** Opening Supplied material block **

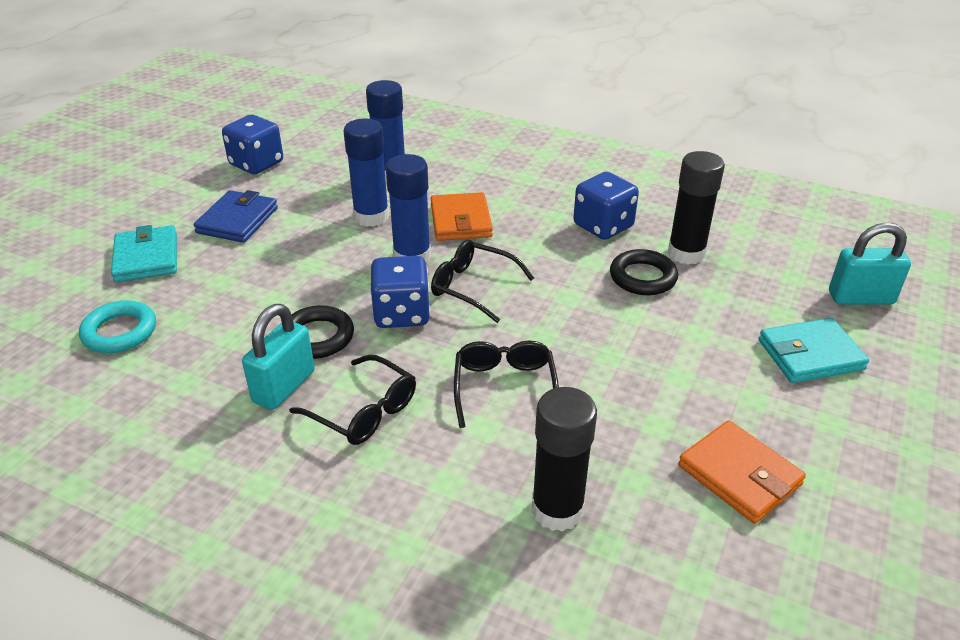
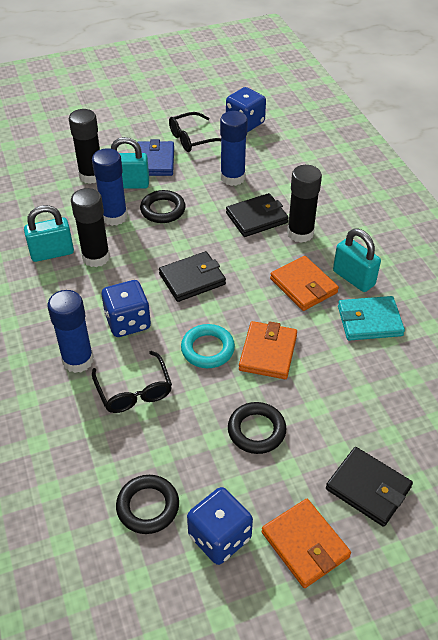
black glasses: 3 -> 2
black glue stick: 2 -> 3
black ring: 2 -> 3
black wallet: 0 -> 3
orange wallet: 2 -> 3
turquoise padlock: 2 -> 3
turquoise wallet: 2 -> 1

** Closing Supplied material block **

■ Required work: All of the data is to be transcribed exactly, with images omitted.

■ Solution to this task:
black glasses: 3 -> 2
black glue stick: 2 -> 3
black ring: 2 -> 3
black wallet: 0 -> 3
orange wallet: 2 -> 3
turquoise padlock: 2 -> 3
turquoise wallet: 2 -> 1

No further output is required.